**Stored data**
........
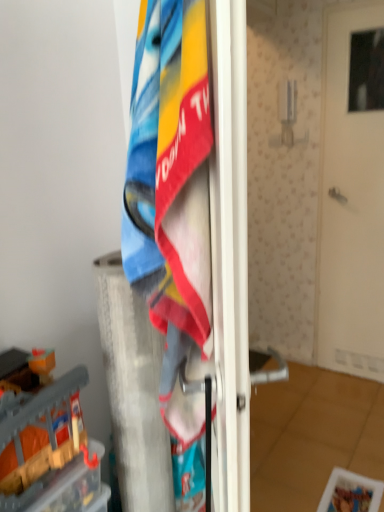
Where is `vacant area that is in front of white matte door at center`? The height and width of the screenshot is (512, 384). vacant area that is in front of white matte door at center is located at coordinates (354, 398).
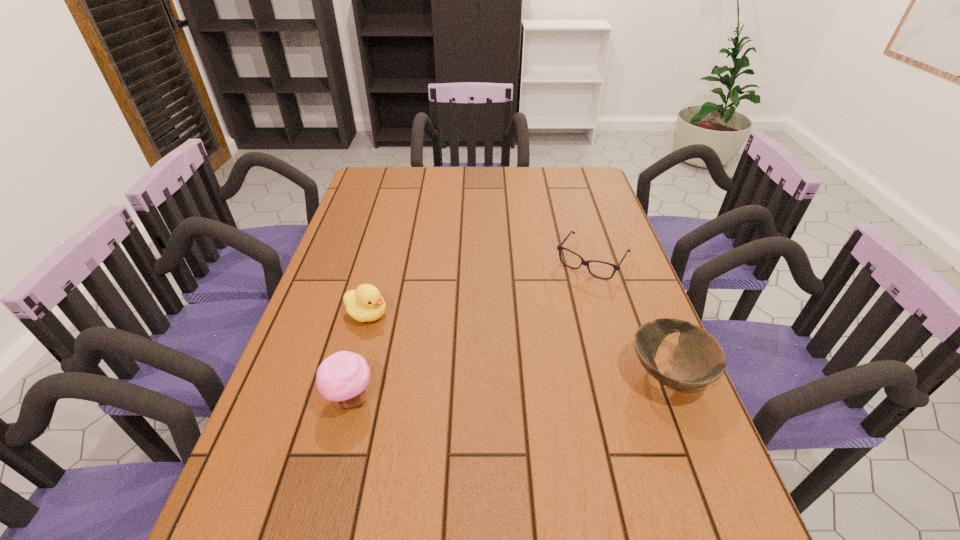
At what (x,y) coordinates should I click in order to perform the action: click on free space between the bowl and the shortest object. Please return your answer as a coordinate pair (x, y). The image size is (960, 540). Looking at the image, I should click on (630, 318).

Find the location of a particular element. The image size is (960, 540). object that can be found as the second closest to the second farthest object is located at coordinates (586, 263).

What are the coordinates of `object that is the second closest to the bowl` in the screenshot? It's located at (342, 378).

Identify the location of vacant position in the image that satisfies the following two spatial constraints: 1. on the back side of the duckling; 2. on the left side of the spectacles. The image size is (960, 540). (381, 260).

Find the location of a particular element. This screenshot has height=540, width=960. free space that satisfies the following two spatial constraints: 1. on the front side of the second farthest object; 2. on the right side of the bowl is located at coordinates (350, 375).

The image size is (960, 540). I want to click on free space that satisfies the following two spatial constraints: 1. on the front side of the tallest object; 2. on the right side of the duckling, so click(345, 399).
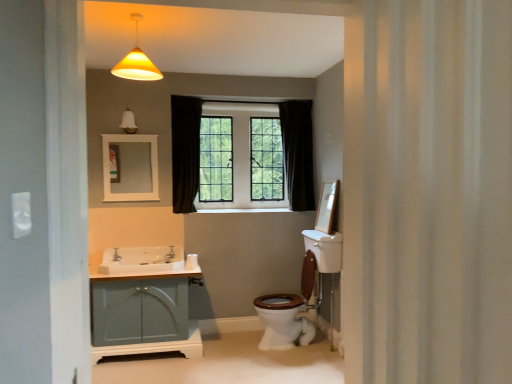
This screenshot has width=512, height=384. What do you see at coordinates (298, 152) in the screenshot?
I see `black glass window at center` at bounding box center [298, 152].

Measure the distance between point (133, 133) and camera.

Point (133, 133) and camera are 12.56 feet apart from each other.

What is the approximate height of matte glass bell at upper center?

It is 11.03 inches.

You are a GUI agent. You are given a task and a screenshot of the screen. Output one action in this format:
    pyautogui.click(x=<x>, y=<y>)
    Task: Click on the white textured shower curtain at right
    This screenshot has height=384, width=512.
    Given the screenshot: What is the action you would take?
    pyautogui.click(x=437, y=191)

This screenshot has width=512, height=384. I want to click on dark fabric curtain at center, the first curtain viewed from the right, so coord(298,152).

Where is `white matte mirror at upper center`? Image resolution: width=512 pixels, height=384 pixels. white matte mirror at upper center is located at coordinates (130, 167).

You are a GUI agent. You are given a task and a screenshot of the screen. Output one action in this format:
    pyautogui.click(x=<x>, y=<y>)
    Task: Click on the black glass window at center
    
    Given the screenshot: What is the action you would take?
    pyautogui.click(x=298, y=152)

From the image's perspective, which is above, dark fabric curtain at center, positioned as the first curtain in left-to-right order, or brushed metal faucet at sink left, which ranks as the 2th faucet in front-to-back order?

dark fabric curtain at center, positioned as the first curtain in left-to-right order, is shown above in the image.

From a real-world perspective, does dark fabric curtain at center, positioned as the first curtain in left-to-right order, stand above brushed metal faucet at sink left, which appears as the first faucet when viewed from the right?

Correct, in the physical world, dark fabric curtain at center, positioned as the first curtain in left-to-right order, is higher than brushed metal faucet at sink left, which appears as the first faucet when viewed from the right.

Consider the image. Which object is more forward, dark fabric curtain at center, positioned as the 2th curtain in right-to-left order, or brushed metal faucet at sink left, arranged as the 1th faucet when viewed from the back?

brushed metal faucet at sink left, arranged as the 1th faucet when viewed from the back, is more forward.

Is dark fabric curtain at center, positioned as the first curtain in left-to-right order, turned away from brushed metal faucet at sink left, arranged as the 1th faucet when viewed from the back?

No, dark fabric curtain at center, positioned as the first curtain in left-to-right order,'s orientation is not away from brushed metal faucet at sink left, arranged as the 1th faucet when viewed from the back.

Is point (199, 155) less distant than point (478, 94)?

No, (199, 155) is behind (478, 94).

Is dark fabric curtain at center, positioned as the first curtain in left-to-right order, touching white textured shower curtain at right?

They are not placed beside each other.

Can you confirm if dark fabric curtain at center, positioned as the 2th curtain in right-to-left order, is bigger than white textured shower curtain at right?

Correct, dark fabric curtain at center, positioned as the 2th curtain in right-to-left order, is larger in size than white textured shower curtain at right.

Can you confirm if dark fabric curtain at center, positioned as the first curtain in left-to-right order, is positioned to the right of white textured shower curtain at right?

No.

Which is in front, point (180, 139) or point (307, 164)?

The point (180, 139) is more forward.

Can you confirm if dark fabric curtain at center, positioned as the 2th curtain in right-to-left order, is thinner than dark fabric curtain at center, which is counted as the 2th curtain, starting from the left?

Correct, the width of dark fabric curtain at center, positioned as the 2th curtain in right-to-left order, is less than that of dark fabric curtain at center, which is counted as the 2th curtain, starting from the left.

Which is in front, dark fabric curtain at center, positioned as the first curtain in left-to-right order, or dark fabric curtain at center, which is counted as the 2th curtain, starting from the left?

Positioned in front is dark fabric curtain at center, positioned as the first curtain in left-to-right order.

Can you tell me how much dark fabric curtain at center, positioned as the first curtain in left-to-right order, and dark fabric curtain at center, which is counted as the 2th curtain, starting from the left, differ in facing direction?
........
**Short exercise**
Extract the text of all the rows above line for line, without changing anything, and leave the pictures out.

**Task result**
Where is `vacant area that is in front of white matte door at center`? The height and width of the screenshot is (512, 384). vacant area that is in front of white matte door at center is located at coordinates (354, 398).
At what (x,y) coordinates should I click in order to perform the action: click on free space between the bowl and the shortest object. Please return your answer as a coordinate pair (x, y). The image size is (960, 540). Looking at the image, I should click on (630, 318).

Find the location of a particular element. The image size is (960, 540). object that can be found as the second closest to the second farthest object is located at coordinates (586, 263).

What are the coordinates of `object that is the second closest to the bowl` in the screenshot? It's located at (342, 378).

Identify the location of vacant position in the image that satisfies the following two spatial constraints: 1. on the back side of the duckling; 2. on the left side of the spectacles. The image size is (960, 540). (381, 260).

Find the location of a particular element. This screenshot has height=540, width=960. free space that satisfies the following two spatial constraints: 1. on the front side of the second farthest object; 2. on the right side of the bowl is located at coordinates (350, 375).

The image size is (960, 540). I want to click on free space that satisfies the following two spatial constraints: 1. on the front side of the tallest object; 2. on the right side of the duckling, so click(345, 399).
This screenshot has width=512, height=384. What do you see at coordinates (298, 152) in the screenshot?
I see `black glass window at center` at bounding box center [298, 152].

Measure the distance between point (133, 133) and camera.

Point (133, 133) and camera are 12.56 feet apart from each other.

What is the approximate height of matte glass bell at upper center?

It is 11.03 inches.

You are a GUI agent. You are given a task and a screenshot of the screen. Output one action in this format:
    pyautogui.click(x=<x>, y=<y>)
    Task: Click on the white textured shower curtain at right
    This screenshot has height=384, width=512.
    Given the screenshot: What is the action you would take?
    pyautogui.click(x=437, y=191)

This screenshot has width=512, height=384. I want to click on dark fabric curtain at center, the first curtain viewed from the right, so coord(298,152).

Where is `white matte mirror at upper center`? Image resolution: width=512 pixels, height=384 pixels. white matte mirror at upper center is located at coordinates (130, 167).

You are a GUI agent. You are given a task and a screenshot of the screen. Output one action in this format:
    pyautogui.click(x=<x>, y=<y>)
    Task: Click on the black glass window at center
    
    Given the screenshot: What is the action you would take?
    pyautogui.click(x=298, y=152)

From the image's perspective, which is above, dark fabric curtain at center, positioned as the first curtain in left-to-right order, or brushed metal faucet at sink left, which ranks as the 2th faucet in front-to-back order?

dark fabric curtain at center, positioned as the first curtain in left-to-right order, is shown above in the image.

From a real-world perspective, does dark fabric curtain at center, positioned as the first curtain in left-to-right order, stand above brushed metal faucet at sink left, which appears as the first faucet when viewed from the right?

Correct, in the physical world, dark fabric curtain at center, positioned as the first curtain in left-to-right order, is higher than brushed metal faucet at sink left, which appears as the first faucet when viewed from the right.

Consider the image. Which object is more forward, dark fabric curtain at center, positioned as the 2th curtain in right-to-left order, or brushed metal faucet at sink left, arranged as the 1th faucet when viewed from the back?

brushed metal faucet at sink left, arranged as the 1th faucet when viewed from the back, is more forward.

Is dark fabric curtain at center, positioned as the first curtain in left-to-right order, turned away from brushed metal faucet at sink left, arranged as the 1th faucet when viewed from the back?

No, dark fabric curtain at center, positioned as the first curtain in left-to-right order,'s orientation is not away from brushed metal faucet at sink left, arranged as the 1th faucet when viewed from the back.

Is point (199, 155) less distant than point (478, 94)?

No, (199, 155) is behind (478, 94).

Is dark fabric curtain at center, positioned as the first curtain in left-to-right order, touching white textured shower curtain at right?

They are not placed beside each other.

Can you confirm if dark fabric curtain at center, positioned as the 2th curtain in right-to-left order, is bigger than white textured shower curtain at right?

Correct, dark fabric curtain at center, positioned as the 2th curtain in right-to-left order, is larger in size than white textured shower curtain at right.

Can you confirm if dark fabric curtain at center, positioned as the first curtain in left-to-right order, is positioned to the right of white textured shower curtain at right?

No.

Which is in front, point (180, 139) or point (307, 164)?

The point (180, 139) is more forward.

Can you confirm if dark fabric curtain at center, positioned as the 2th curtain in right-to-left order, is thinner than dark fabric curtain at center, which is counted as the 2th curtain, starting from the left?

Correct, the width of dark fabric curtain at center, positioned as the 2th curtain in right-to-left order, is less than that of dark fabric curtain at center, which is counted as the 2th curtain, starting from the left.

Which is in front, dark fabric curtain at center, positioned as the first curtain in left-to-right order, or dark fabric curtain at center, which is counted as the 2th curtain, starting from the left?

Positioned in front is dark fabric curtain at center, positioned as the first curtain in left-to-right order.

Can you tell me how much dark fabric curtain at center, positioned as the first curtain in left-to-right order, and dark fabric curtain at center, which is counted as the 2th curtain, starting from the left, differ in facing direction?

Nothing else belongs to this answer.